For each entry below, please return its exact wording and leave out any picture.

[Scene change data]
:::

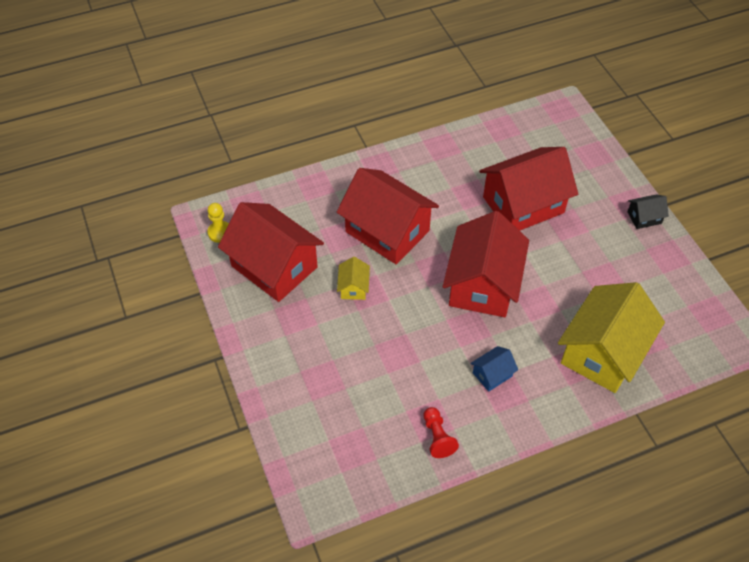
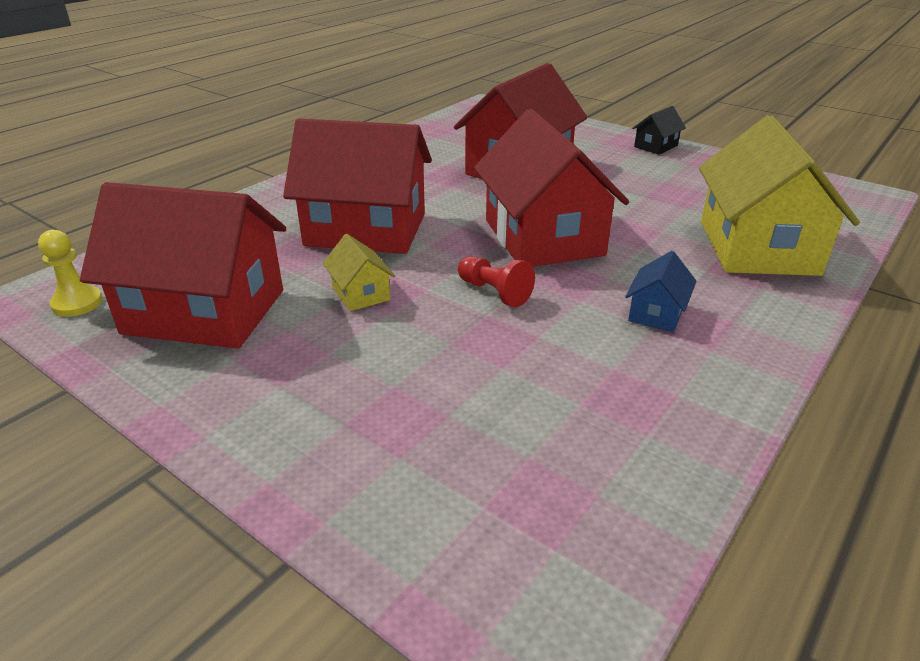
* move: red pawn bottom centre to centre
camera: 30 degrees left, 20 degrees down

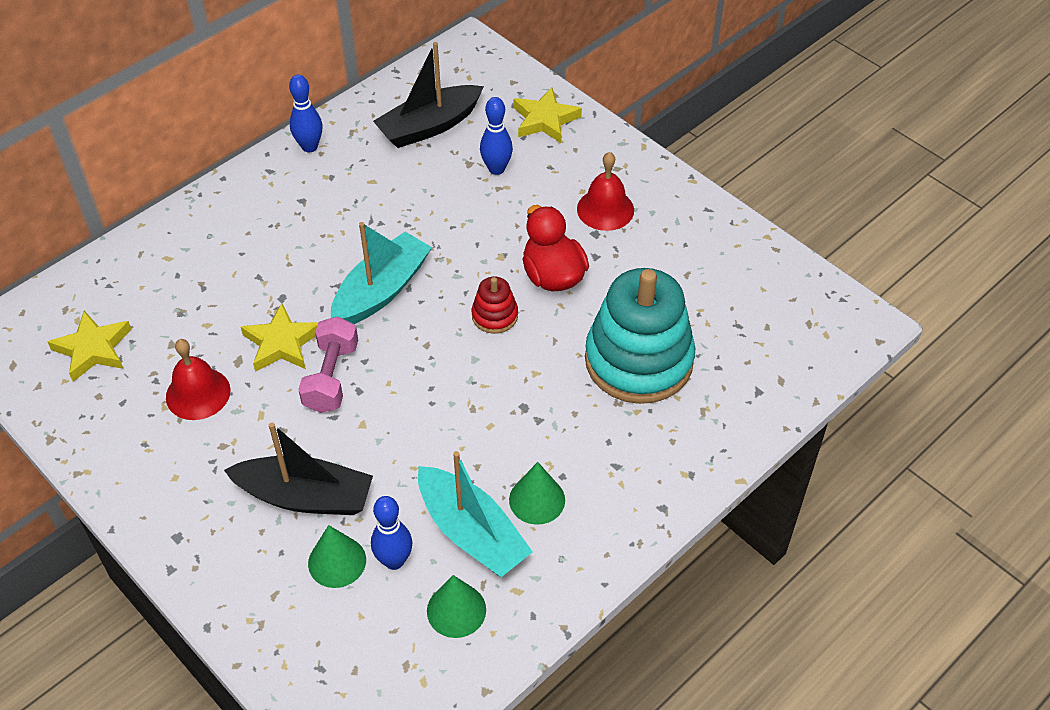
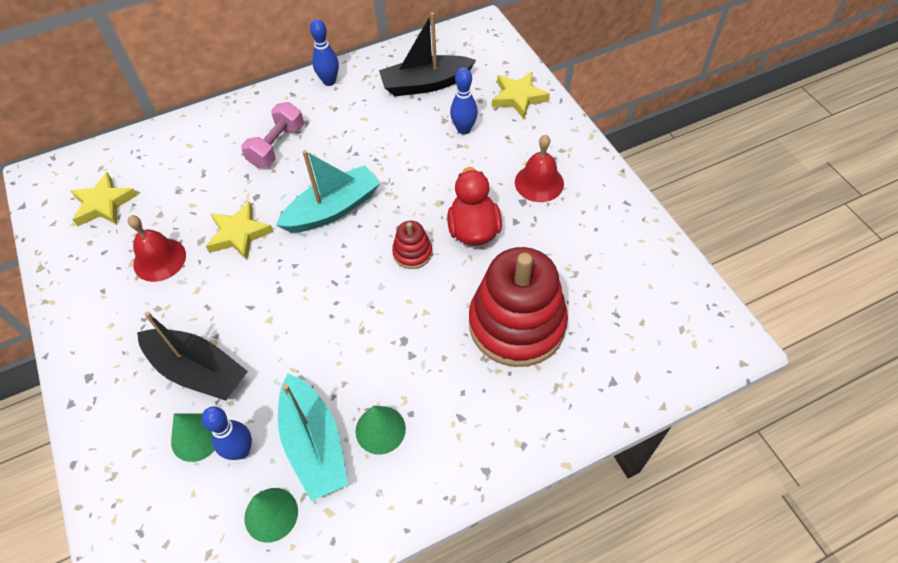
* move: pink dumbbell middle left to top left
* recolor: turquoise stacking toy centre to red stacking toy (2nd from left) centre
camera: 20 degrees right, 5 degrees up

:::

WRITTEN RESPONSE:
* move: red pawn bottom centre to centre
camera: 30 degrees left, 20 degrees down

* move: pink dumbbell middle left to top left
* recolor: turquoise stacking toy centre to red stacking toy (2nd from left) centre
camera: 20 degrees right, 5 degrees up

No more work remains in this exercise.